### Items from a dataset
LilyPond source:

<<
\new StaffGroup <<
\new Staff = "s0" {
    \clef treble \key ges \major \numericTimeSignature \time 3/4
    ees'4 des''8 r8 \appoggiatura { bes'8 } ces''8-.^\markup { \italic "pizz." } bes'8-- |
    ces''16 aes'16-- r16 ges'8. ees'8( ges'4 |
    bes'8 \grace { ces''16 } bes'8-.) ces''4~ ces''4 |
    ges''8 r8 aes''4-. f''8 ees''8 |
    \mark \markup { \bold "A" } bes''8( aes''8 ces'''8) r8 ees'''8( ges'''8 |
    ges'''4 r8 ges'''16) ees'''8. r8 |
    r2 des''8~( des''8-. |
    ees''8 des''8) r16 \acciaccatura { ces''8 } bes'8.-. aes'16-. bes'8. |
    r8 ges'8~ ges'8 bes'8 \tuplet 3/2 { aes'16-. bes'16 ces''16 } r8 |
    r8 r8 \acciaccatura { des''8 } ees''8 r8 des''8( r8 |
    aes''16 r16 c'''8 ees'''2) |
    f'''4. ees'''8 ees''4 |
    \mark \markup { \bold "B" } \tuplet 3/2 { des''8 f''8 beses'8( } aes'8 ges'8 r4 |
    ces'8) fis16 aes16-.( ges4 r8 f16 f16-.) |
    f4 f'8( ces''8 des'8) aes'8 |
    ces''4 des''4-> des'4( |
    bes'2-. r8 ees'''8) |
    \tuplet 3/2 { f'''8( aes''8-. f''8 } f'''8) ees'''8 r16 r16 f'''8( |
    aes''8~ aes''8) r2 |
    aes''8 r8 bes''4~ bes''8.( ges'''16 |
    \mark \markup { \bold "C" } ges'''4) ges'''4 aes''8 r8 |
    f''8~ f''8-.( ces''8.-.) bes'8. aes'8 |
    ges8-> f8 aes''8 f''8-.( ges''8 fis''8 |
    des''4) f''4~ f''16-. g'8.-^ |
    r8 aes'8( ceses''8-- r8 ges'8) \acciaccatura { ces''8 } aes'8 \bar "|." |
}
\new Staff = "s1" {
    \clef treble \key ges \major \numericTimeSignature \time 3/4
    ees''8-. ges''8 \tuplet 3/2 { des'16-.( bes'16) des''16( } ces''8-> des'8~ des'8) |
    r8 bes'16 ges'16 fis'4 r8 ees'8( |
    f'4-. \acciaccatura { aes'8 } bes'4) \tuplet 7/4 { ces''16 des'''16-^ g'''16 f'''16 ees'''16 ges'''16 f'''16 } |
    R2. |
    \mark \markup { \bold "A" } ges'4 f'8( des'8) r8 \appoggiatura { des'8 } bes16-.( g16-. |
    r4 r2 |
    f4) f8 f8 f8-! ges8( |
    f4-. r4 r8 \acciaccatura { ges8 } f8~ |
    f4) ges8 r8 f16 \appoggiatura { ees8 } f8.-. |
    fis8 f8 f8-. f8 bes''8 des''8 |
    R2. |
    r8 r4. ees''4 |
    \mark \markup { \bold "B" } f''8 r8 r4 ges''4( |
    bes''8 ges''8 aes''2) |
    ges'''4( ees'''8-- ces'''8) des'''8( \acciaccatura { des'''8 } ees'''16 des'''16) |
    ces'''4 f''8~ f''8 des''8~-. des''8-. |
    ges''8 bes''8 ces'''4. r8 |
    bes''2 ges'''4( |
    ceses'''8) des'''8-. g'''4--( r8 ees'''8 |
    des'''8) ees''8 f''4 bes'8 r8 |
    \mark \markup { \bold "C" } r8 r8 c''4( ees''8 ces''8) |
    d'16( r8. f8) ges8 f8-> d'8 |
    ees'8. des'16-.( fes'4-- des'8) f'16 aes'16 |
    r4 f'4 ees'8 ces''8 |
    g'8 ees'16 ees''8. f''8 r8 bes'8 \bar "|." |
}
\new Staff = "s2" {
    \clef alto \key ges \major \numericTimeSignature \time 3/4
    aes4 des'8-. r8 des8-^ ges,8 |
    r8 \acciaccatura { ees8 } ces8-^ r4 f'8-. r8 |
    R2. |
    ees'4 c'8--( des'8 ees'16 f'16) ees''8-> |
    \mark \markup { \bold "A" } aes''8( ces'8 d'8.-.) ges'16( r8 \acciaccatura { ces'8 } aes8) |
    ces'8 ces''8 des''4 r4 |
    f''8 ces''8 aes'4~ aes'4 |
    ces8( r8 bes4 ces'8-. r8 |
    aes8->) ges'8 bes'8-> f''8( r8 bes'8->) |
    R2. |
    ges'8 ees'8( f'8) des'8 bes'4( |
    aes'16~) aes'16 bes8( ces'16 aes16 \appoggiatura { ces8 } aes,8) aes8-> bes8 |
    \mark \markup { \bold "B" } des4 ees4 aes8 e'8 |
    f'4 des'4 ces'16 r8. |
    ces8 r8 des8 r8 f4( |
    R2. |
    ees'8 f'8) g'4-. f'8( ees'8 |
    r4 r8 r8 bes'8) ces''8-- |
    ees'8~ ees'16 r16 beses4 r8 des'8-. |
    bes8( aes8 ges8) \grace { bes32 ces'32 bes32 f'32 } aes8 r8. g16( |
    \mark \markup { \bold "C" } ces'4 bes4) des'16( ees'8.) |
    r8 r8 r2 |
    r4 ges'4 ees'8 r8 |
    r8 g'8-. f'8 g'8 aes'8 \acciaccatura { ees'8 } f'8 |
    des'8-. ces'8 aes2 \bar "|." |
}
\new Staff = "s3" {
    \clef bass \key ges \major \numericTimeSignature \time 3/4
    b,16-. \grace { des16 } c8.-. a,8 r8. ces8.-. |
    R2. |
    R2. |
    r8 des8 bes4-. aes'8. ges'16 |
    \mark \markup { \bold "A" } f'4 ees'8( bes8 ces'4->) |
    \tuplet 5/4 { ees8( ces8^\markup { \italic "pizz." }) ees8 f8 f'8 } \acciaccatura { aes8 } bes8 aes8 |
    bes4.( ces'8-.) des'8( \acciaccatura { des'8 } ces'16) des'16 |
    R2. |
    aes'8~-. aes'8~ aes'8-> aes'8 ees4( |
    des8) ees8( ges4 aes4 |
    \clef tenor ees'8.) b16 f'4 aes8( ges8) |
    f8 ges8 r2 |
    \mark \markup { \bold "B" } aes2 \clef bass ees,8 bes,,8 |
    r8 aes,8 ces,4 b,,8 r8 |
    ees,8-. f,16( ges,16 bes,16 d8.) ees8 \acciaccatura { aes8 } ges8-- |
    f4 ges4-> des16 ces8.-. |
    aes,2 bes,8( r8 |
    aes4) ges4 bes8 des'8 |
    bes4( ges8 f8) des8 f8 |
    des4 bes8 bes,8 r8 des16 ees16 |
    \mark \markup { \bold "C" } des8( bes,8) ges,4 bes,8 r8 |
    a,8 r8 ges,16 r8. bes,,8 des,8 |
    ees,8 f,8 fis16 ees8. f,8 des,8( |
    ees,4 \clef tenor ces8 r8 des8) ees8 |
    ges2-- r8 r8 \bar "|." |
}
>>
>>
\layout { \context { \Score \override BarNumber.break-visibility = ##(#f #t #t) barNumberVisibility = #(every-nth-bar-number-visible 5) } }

### TASK BRIEF
Show every line above that contains the string "pizz", treating uppercase and lowercase letters as different.

### THE OUTPUT
    ees'4 des''8 r8 \appoggiatura { bes'8 } ces''8-.^\markup { \italic "pizz." } bes'8-- |
    \tuplet 5/4 { ees8( ces8^\markup { \italic "pizz." }) ees8 f8 f'8 } \acciaccatura { aes8 } bes8 aes8 |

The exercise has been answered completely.